Data supplied:
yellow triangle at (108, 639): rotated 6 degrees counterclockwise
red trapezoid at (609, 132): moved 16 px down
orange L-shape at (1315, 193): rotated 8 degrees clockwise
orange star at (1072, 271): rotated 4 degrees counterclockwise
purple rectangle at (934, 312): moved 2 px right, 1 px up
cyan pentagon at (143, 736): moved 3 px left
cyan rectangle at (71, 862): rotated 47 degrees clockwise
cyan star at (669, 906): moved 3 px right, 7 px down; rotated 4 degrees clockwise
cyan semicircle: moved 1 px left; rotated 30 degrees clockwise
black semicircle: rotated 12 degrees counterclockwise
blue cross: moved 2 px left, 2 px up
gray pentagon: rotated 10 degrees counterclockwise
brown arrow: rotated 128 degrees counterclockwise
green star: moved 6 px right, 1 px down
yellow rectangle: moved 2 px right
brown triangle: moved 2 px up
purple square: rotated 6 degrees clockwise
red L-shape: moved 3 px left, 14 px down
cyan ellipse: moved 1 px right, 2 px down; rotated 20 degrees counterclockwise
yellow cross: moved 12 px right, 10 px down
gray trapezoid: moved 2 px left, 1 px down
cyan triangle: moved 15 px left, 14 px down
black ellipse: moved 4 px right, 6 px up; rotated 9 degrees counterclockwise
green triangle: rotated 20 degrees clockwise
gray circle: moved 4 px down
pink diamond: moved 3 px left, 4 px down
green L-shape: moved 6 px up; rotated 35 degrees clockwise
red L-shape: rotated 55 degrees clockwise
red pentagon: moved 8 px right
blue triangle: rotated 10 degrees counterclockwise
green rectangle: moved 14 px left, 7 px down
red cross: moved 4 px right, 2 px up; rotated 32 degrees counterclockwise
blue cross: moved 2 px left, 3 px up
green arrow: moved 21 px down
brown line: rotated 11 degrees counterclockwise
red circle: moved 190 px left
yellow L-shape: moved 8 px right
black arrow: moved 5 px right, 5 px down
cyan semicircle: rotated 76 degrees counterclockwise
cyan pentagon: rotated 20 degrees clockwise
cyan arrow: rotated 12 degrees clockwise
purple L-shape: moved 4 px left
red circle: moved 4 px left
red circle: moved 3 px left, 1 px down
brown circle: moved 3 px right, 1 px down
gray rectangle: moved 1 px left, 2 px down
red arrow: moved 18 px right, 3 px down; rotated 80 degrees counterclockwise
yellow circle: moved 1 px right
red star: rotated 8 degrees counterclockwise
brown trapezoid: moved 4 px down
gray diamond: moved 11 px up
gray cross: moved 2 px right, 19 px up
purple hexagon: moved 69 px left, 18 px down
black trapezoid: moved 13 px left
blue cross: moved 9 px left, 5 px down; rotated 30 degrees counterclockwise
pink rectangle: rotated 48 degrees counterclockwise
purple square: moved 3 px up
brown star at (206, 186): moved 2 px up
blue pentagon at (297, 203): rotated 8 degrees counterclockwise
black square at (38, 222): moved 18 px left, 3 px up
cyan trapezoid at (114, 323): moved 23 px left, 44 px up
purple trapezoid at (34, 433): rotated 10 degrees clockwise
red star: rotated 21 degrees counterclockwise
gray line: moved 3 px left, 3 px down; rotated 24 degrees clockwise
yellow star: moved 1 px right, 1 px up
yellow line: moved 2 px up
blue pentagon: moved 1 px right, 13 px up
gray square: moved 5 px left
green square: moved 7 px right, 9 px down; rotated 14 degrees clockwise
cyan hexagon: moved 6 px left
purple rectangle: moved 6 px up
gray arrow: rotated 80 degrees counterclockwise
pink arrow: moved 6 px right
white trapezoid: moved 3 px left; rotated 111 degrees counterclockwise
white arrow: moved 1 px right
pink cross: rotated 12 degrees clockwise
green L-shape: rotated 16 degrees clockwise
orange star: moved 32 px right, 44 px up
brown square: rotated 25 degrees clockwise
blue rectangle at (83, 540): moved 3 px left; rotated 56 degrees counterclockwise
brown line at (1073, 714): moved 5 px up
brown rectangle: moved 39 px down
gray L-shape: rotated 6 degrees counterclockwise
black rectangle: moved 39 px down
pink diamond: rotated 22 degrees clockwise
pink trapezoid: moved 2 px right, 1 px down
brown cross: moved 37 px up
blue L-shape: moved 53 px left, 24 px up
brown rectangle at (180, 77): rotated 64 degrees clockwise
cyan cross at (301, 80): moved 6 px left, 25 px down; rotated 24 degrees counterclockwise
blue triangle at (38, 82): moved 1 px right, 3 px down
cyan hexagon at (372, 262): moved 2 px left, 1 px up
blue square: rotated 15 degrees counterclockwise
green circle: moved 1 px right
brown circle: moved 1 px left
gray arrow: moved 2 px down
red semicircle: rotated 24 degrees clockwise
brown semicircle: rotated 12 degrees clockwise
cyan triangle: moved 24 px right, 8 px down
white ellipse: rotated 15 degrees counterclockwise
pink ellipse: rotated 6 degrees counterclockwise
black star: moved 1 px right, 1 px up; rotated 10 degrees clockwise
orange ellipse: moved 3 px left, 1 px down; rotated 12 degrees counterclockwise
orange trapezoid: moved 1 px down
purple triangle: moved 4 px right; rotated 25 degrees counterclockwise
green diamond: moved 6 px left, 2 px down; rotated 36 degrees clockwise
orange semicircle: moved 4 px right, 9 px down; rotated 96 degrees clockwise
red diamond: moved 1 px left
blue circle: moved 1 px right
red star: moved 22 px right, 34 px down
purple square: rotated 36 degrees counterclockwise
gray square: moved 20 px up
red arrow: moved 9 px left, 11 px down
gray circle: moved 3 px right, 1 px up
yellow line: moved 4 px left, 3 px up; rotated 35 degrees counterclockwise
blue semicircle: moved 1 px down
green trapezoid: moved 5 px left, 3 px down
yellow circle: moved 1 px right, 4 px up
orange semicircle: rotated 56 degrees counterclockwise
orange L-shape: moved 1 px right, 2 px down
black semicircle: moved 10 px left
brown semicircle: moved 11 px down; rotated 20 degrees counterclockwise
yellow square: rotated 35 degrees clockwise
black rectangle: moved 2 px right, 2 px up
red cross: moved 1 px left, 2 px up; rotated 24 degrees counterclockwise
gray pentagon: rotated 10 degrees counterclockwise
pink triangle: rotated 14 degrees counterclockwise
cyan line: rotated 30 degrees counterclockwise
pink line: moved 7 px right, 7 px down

Required action: Retrieve each line from the records above where the word "white" occurs.

Exercise solution:
white trapezoid: moved 3 px left; rotated 111 degrees counterclockwise
white arrow: moved 1 px right
white ellipse: rotated 15 degrees counterclockwise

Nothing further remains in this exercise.